Every line from the one with "D6: diode 1N4148" to the one with "C7: 4.7uF (plus", including those two, is to be copied exactly; all other lines of the entries below are left out.
····················
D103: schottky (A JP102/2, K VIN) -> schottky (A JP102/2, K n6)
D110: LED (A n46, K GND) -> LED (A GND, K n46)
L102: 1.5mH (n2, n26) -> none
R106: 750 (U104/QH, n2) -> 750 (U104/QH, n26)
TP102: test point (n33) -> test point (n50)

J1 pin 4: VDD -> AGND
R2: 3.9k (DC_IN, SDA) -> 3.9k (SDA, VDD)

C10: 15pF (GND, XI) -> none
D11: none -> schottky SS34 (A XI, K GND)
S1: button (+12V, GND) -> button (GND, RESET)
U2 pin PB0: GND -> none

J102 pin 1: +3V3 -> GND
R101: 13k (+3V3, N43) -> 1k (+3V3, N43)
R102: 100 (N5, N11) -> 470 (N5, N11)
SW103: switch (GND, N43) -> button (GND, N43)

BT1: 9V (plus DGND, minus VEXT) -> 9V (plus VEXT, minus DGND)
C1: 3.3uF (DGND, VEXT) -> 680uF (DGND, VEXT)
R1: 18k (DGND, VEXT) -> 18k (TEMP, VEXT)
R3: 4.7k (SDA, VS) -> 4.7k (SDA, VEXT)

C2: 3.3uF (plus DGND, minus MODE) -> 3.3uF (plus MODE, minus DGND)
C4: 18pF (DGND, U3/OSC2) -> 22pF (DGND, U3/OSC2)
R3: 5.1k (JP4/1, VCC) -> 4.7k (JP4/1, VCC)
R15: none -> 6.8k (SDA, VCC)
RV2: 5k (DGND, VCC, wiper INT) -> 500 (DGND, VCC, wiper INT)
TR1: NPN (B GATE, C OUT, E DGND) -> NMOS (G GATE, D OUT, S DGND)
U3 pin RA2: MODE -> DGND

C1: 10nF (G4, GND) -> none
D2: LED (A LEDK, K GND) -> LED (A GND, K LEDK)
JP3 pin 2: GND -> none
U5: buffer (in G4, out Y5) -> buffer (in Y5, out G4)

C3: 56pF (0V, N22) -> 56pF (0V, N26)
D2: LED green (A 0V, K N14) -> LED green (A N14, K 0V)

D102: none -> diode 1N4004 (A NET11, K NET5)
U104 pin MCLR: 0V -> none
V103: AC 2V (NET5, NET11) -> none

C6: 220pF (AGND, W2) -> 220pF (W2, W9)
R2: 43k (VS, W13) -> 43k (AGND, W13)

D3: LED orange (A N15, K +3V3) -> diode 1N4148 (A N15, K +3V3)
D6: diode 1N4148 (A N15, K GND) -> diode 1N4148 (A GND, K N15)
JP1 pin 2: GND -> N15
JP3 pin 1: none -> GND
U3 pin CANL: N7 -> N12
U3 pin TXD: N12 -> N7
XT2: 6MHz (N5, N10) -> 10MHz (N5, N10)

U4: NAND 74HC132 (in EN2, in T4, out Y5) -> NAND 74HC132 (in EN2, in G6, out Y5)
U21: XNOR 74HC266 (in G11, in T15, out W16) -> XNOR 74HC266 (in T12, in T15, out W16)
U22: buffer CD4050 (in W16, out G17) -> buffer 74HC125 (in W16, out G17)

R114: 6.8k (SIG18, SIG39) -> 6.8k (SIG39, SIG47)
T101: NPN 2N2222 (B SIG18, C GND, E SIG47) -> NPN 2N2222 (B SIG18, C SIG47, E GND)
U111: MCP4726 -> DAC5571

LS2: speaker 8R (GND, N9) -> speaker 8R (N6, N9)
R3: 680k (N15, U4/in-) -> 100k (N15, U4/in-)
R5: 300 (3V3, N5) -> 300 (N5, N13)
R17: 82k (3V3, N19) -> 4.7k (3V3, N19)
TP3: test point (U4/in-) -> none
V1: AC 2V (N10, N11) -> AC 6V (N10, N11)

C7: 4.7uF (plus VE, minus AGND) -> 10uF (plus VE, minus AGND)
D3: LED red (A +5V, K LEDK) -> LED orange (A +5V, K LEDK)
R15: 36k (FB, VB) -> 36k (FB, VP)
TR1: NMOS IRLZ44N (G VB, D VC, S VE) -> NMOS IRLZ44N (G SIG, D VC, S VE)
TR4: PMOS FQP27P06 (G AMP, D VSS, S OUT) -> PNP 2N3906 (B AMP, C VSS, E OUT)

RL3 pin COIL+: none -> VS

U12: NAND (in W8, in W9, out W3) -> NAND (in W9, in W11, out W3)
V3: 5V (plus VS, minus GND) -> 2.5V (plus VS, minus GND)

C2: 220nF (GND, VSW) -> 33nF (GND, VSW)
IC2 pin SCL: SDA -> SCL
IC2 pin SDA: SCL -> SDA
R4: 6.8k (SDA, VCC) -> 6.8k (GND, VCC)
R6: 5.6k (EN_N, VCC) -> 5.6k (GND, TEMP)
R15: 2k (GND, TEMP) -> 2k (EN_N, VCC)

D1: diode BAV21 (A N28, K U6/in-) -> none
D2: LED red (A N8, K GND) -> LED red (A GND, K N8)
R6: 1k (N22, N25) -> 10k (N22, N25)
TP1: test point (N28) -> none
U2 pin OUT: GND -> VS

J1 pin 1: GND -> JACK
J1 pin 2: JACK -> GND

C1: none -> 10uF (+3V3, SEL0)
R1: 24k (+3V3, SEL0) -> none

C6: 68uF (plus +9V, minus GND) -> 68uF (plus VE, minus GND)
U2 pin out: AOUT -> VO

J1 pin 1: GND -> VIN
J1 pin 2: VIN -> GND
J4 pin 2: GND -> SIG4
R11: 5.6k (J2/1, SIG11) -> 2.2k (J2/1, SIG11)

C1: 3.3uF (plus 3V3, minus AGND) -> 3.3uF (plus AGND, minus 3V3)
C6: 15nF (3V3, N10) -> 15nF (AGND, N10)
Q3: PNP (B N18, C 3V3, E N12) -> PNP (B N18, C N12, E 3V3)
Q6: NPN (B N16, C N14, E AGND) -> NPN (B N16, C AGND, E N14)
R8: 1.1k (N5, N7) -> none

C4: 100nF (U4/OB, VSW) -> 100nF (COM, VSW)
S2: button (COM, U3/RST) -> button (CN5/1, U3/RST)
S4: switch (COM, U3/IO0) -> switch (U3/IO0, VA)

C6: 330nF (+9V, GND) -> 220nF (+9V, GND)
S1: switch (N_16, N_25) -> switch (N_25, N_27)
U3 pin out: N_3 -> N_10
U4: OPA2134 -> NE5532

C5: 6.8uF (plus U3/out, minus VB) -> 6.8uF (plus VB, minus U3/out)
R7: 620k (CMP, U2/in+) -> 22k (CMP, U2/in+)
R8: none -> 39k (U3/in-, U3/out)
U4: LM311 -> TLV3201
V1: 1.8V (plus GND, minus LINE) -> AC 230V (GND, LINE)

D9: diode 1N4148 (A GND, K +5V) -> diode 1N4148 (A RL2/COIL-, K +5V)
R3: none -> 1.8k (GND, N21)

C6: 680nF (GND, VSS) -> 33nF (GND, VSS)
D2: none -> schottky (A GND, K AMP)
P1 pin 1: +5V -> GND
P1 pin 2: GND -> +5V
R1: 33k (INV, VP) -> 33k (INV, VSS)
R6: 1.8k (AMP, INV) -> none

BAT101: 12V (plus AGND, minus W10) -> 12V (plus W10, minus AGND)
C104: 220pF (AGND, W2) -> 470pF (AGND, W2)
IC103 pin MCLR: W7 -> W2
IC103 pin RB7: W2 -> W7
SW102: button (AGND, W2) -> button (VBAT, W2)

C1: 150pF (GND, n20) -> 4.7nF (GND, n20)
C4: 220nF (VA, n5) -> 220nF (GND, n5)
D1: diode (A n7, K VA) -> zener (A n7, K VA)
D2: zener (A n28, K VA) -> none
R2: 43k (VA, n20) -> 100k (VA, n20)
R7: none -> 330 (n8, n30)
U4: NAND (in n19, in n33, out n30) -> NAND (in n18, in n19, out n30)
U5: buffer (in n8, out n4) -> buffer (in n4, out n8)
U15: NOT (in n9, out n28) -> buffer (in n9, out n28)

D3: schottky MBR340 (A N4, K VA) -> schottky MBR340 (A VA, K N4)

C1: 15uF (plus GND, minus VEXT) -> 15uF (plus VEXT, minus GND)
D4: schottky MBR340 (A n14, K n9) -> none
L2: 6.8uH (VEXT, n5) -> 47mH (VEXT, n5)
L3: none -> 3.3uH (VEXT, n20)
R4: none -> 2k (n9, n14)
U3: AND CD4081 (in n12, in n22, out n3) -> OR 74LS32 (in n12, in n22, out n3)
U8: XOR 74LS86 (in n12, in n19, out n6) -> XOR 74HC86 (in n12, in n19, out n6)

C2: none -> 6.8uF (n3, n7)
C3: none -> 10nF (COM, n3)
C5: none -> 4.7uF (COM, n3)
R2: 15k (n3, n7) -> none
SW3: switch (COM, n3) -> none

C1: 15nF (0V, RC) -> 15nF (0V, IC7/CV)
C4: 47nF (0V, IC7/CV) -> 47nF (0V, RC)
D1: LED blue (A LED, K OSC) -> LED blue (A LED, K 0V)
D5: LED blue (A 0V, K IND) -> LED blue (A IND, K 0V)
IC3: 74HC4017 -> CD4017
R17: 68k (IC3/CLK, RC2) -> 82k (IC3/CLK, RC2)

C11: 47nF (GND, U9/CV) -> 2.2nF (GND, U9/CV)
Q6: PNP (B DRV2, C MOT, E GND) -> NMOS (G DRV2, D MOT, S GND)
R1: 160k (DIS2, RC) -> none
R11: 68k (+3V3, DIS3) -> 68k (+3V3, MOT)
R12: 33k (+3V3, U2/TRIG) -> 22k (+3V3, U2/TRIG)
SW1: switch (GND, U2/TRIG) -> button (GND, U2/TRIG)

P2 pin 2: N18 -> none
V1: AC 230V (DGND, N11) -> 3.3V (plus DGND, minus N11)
····················
# ANSWER
D6: diode 1N4148 (A N15, K GND) -> diode 1N4148 (A GND, K N15)
JP1 pin 2: GND -> N15
JP3 pin 1: none -> GND
U3 pin CANL: N7 -> N12
U3 pin TXD: N12 -> N7
XT2: 6MHz (N5, N10) -> 10MHz (N5, N10)

U4: NAND 74HC132 (in EN2, in T4, out Y5) -> NAND 74HC132 (in EN2, in G6, out Y5)
U21: XNOR 74HC266 (in G11, in T15, out W16) -> XNOR 74HC266 (in T12, in T15, out W16)
U22: buffer CD4050 (in W16, out G17) -> buffer 74HC125 (in W16, out G17)

R114: 6.8k (SIG18, SIG39) -> 6.8k (SIG39, SIG47)
T101: NPN 2N2222 (B SIG18, C GND, E SIG47) -> NPN 2N2222 (B SIG18, C SIG47, E GND)
U111: MCP4726 -> DAC5571

LS2: speaker 8R (GND, N9) -> speaker 8R (N6, N9)
R3: 680k (N15, U4/in-) -> 100k (N15, U4/in-)
R5: 300 (3V3, N5) -> 300 (N5, N13)
R17: 82k (3V3, N19) -> 4.7k (3V3, N19)
TP3: test point (U4/in-) -> none
V1: AC 2V (N10, N11) -> AC 6V (N10, N11)

C7: 4.7uF (plus VE, minus AGND) -> 10uF (plus VE, minus AGND)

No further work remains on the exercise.